» **WHAT THE TASK REQUIRES**
Please copy the data below exactly; none of the pictures in it belong in the copy.

» **SOURCE DATA**
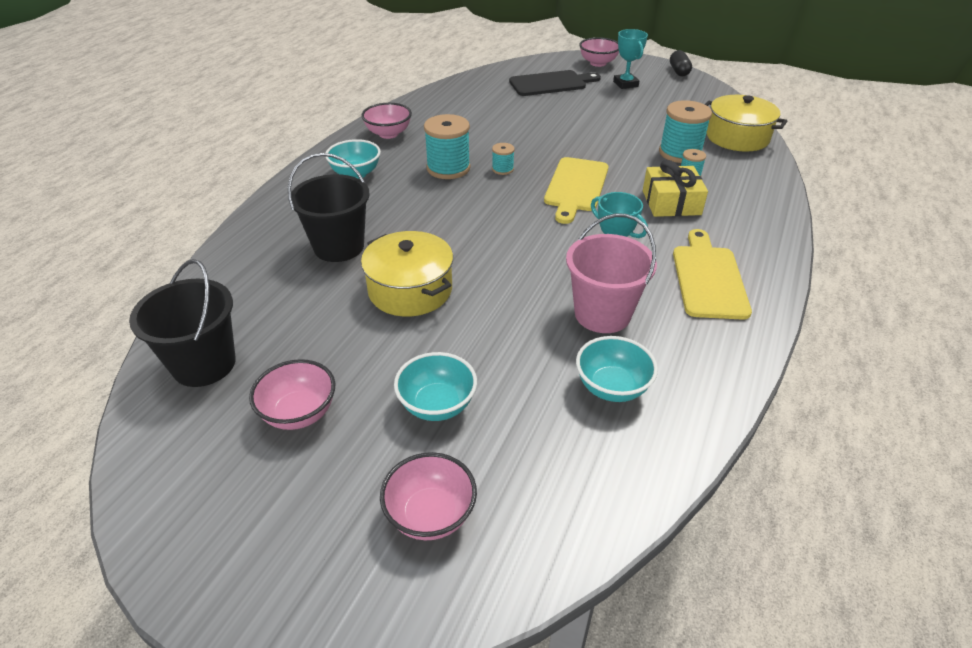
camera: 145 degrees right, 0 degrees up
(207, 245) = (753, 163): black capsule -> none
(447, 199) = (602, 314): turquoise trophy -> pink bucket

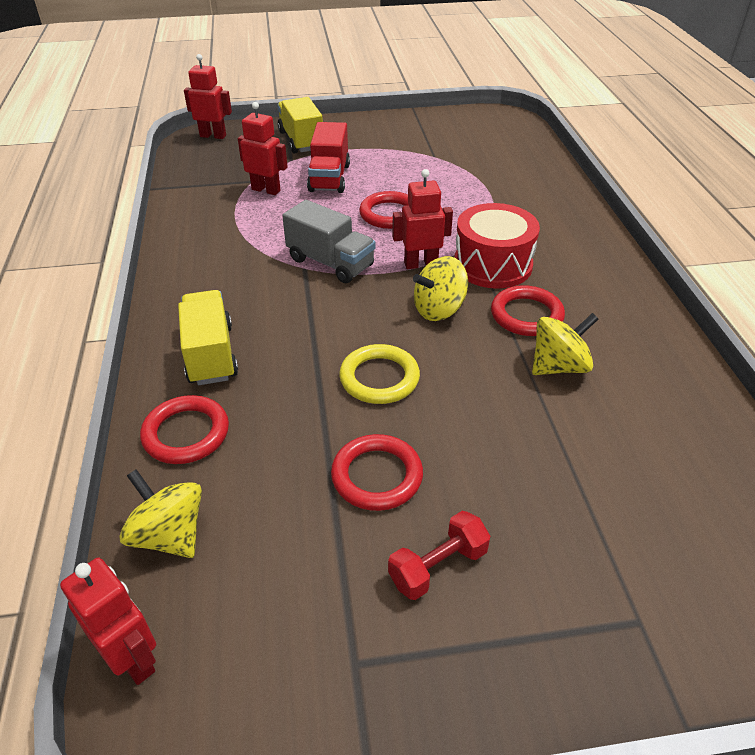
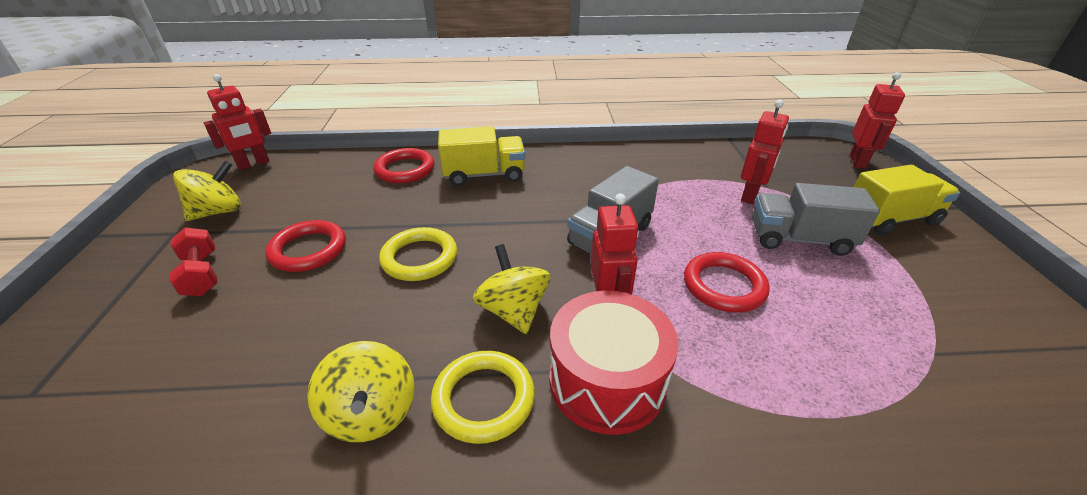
camera: 95 degrees right, 5 degrees down
(169, 535) = (324, 169): yellow spinning top -> yellow spinning top (218, 212)
(329, 178) = (799, 239): red truck -> grey truck
(526, 315) = (483, 399): red ring -> yellow ring

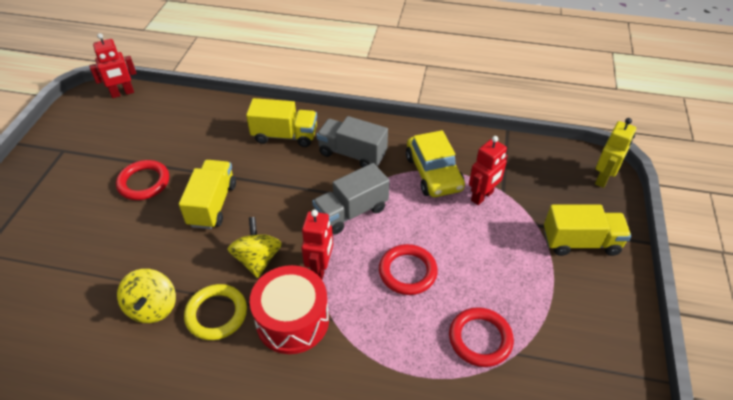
camera: 15 degrees right, 10 degrees up
(201, 274) = (76, 189): red dumbbell -> none
(218, 212) = (92, 137): yellow spinning top -> none
(405, 169) = (228, 119): red ring -> red ring (480, 339)
(419, 258) = (213, 204): yellow ring -> yellow truck
(680, 183) = (433, 173): none -> yellow car
(799, 239) = (491, 245): grey truck -> grey truck (352, 154)
(857, 161) = (603, 178): red robot -> yellow robot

» **OUTPUT**
camera: 145 degrees right, 0 degrees up
(207, 245) = (753, 163): black capsule -> none
(447, 199) = (602, 314): turquoise trophy -> pink bucket

camera: 95 degrees right, 5 degrees down
(169, 535) = (324, 169): yellow spinning top -> yellow spinning top (218, 212)
(329, 178) = (799, 239): red truck -> grey truck
(526, 315) = (483, 399): red ring -> yellow ring

camera: 15 degrees right, 10 degrees up
(201, 274) = (76, 189): red dumbbell -> none
(218, 212) = (92, 137): yellow spinning top -> none
(405, 169) = (228, 119): red ring -> red ring (480, 339)
(419, 258) = (213, 204): yellow ring -> yellow truck
(680, 183) = (433, 173): none -> yellow car
(799, 239) = (491, 245): grey truck -> grey truck (352, 154)
(857, 161) = (603, 178): red robot -> yellow robot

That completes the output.